Material to process
■ ■ ■

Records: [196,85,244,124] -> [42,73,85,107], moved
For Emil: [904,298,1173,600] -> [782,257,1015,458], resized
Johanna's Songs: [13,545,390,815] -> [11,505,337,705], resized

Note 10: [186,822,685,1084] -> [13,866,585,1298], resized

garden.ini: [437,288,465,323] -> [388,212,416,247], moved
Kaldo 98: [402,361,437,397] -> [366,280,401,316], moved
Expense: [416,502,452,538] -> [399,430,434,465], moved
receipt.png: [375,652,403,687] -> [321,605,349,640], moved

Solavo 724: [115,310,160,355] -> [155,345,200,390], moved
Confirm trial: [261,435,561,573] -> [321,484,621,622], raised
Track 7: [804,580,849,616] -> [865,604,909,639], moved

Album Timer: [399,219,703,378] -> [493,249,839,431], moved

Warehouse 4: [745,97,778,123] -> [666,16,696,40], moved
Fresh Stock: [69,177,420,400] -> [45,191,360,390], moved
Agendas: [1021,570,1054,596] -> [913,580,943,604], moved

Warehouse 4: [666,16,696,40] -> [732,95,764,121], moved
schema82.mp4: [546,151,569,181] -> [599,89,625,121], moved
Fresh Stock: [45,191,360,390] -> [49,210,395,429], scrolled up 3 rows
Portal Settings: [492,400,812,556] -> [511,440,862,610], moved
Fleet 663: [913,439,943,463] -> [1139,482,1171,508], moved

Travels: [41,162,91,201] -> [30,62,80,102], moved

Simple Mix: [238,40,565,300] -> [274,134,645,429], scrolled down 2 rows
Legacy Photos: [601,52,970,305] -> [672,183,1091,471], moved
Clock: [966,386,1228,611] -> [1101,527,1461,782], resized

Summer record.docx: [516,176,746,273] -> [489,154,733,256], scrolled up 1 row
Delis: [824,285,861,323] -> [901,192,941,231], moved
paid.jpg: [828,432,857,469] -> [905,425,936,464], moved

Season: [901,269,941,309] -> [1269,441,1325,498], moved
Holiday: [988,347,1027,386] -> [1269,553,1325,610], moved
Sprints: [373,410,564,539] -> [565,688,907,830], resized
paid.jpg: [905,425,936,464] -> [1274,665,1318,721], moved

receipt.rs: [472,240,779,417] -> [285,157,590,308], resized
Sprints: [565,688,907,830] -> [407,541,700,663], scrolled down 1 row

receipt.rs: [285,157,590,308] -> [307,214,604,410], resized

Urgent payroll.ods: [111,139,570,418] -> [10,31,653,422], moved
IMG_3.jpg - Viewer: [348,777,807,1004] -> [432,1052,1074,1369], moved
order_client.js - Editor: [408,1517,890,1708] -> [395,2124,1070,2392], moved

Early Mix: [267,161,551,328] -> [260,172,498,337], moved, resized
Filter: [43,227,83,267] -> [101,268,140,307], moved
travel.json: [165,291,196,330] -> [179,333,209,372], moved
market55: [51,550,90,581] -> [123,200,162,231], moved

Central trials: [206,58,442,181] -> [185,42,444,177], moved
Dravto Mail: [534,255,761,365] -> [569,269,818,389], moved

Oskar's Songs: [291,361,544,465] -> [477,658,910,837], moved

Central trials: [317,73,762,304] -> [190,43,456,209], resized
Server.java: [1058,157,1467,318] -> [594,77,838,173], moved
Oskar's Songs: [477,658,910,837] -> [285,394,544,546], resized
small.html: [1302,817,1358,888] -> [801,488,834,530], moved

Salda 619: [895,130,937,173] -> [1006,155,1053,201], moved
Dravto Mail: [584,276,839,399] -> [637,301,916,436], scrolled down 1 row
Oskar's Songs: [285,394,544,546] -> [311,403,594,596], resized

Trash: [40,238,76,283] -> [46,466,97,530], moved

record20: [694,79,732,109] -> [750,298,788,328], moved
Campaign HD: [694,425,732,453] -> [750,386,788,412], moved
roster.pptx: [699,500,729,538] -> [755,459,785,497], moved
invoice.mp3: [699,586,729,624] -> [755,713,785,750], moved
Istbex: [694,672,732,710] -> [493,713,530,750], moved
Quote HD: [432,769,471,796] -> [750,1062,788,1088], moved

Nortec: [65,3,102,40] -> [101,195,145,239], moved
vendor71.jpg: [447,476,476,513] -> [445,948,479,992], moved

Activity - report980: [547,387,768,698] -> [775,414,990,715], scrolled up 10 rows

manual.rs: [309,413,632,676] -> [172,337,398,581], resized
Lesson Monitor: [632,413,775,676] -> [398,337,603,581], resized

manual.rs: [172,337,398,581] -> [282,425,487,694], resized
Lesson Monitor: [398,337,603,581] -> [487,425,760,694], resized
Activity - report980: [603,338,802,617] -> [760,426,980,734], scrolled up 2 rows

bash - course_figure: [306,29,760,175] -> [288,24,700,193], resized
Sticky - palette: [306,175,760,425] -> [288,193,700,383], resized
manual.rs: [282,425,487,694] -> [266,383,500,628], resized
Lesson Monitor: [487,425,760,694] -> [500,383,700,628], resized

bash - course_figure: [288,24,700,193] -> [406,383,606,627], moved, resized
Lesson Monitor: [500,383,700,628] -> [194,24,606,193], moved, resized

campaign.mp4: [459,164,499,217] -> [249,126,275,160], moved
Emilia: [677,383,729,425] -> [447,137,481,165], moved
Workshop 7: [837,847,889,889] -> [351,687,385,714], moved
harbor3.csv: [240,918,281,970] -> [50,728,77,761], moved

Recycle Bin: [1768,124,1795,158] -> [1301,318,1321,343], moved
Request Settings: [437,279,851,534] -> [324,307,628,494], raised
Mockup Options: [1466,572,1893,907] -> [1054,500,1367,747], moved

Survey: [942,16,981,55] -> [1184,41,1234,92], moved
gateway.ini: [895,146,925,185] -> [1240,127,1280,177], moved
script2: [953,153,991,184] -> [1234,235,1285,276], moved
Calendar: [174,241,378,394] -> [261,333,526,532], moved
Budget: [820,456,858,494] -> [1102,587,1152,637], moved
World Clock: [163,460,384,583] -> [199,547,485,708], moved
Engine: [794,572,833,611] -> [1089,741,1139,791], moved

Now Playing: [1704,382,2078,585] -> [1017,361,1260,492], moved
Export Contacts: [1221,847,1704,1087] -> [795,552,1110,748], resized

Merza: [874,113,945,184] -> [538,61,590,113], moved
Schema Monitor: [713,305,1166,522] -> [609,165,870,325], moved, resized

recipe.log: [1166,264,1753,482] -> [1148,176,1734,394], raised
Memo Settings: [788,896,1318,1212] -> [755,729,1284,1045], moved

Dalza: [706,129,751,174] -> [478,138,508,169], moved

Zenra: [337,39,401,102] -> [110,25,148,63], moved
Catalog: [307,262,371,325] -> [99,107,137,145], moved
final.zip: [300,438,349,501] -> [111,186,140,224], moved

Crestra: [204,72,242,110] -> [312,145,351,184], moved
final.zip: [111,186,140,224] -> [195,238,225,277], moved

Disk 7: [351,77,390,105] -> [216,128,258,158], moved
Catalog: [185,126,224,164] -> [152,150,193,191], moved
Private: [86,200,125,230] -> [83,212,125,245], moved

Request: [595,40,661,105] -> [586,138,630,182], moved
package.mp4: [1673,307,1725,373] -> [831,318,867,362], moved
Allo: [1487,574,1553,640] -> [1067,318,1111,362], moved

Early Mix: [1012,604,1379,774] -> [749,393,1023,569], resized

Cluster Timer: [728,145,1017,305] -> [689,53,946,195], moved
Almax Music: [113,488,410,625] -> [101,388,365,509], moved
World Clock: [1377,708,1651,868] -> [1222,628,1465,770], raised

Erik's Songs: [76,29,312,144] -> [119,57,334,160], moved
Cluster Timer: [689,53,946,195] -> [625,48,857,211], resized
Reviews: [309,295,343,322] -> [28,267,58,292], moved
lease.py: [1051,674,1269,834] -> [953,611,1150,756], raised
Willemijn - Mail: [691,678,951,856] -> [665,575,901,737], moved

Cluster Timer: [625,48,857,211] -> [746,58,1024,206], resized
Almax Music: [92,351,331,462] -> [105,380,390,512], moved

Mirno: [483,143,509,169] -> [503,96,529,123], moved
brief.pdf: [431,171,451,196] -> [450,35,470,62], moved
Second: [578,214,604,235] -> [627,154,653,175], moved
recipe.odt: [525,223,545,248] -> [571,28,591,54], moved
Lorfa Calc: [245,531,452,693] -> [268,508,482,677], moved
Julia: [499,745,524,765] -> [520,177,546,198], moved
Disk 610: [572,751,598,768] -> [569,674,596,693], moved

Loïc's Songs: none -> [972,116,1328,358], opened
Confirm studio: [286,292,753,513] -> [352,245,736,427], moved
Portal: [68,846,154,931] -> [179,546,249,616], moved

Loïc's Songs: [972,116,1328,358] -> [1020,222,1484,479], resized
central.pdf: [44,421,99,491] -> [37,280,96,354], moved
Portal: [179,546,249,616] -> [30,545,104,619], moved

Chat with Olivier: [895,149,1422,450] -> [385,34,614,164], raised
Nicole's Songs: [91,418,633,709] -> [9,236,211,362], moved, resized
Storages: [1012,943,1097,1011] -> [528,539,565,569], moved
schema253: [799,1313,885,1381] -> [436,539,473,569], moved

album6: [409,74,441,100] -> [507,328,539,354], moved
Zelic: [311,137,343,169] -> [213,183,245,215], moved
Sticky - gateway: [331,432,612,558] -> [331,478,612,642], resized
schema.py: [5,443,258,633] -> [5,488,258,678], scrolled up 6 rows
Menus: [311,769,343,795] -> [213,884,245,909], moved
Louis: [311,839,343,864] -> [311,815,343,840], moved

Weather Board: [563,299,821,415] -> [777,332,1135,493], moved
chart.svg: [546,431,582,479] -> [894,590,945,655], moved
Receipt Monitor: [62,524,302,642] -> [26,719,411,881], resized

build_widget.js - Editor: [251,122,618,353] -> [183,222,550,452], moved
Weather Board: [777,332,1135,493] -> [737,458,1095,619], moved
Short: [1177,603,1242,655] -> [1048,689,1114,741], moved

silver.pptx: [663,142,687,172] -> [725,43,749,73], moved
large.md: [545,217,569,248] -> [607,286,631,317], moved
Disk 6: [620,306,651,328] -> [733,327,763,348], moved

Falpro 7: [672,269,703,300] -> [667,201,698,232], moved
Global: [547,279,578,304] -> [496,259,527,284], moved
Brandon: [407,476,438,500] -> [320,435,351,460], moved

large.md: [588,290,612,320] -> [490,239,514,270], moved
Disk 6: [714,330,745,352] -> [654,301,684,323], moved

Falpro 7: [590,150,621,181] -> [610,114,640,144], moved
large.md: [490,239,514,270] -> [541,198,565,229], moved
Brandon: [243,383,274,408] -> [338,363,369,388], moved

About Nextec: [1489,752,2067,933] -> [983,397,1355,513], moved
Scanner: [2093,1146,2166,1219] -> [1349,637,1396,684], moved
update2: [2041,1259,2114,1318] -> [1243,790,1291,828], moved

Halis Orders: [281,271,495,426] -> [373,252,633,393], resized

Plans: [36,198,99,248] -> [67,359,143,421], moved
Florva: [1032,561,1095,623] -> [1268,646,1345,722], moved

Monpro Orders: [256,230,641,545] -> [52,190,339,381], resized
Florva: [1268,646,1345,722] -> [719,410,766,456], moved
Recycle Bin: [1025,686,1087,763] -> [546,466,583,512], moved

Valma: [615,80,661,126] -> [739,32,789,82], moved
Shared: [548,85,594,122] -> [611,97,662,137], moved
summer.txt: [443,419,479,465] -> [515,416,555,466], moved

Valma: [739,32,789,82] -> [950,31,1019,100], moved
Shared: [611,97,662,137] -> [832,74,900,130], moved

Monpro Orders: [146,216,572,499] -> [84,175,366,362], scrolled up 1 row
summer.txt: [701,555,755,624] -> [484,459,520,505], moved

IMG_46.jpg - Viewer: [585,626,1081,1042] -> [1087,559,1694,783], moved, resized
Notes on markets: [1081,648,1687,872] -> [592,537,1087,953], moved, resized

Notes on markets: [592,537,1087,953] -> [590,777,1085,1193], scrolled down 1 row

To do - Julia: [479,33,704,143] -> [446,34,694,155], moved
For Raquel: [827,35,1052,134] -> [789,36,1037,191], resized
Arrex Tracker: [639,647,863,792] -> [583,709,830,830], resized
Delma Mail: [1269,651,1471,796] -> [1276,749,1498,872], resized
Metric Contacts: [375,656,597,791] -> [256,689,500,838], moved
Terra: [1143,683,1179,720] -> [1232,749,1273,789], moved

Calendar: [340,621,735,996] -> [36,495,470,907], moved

■ ■ ■

Check the data above line by line for the word "Editor". State only how many lines contain it.

Your solution
2